### Exercise prompt
All lines after the one containing "(448, 288) = (362, 352): red" are needed, along with that line itself. Please repeat them exactly through the end of the entries.

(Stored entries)
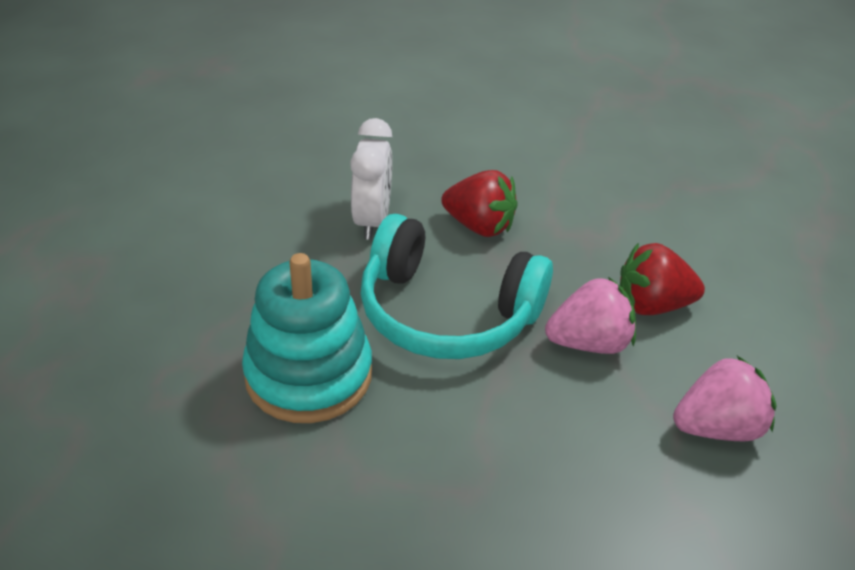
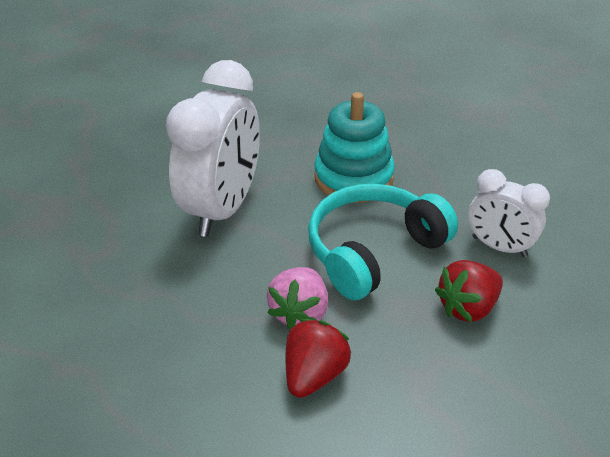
camera: 120 degrees right, 0 degrees up
(471, 504) = (223, 208): none -> white clock
(717, 427) = (183, 342): pink strawberry -> none

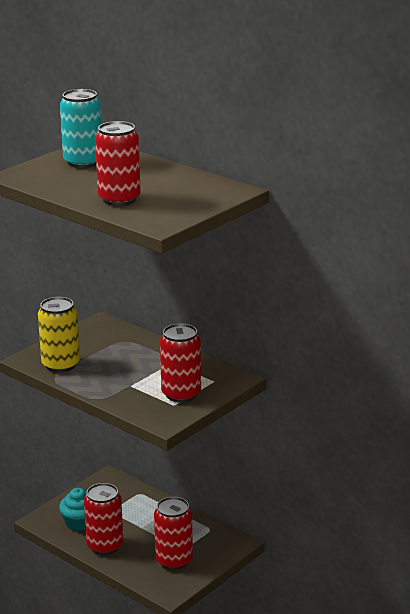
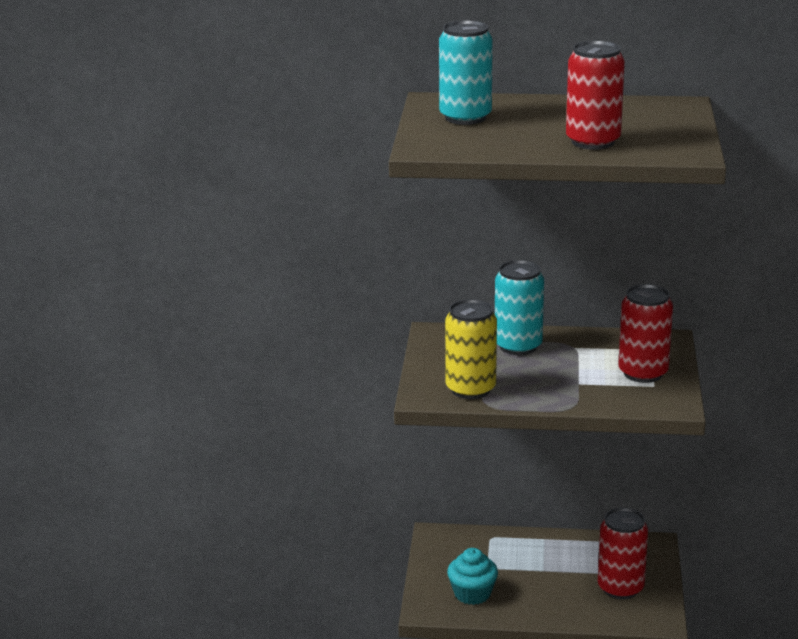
camera: 35 degrees left, 0 degrees up
(105, 546) = (532, 605): red can -> none
(135, 348) = (518, 346): none -> turquoise can

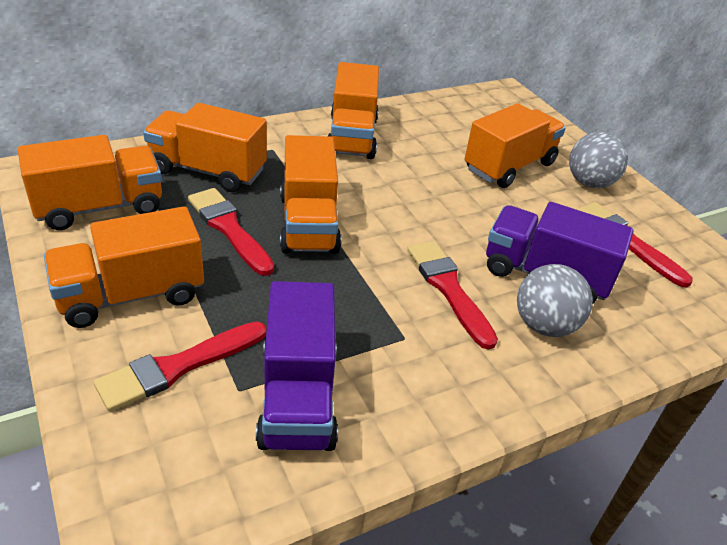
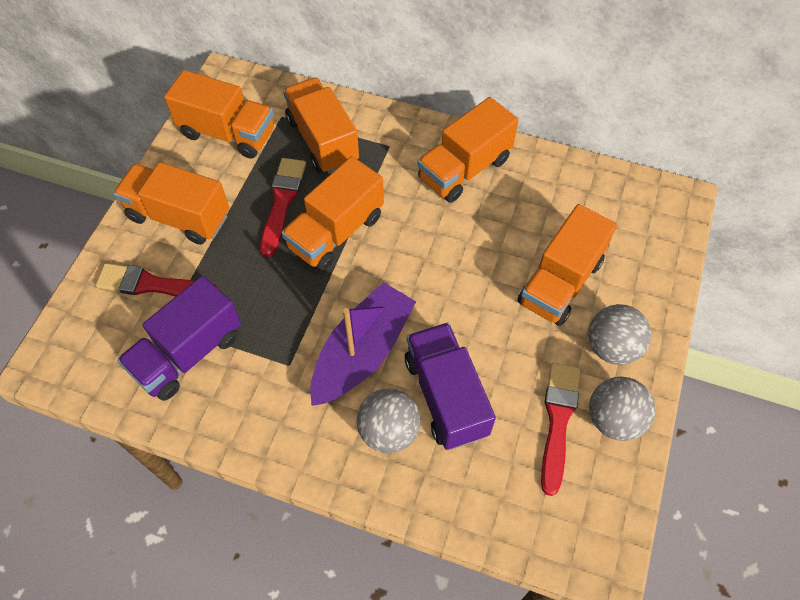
camera: 50 degrees right, 20 degrees up
(448, 288) = (362, 352): red brush -> purple boat
(509, 166) = (560, 282): orange truck -> orange truck turned 120 degrees clockwise
(650, 219) = (613, 419): none -> grey ball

### Answer to the problem
(448, 288) = (362, 352): red brush -> purple boat
(509, 166) = (560, 282): orange truck -> orange truck turned 120 degrees clockwise
(650, 219) = (613, 419): none -> grey ball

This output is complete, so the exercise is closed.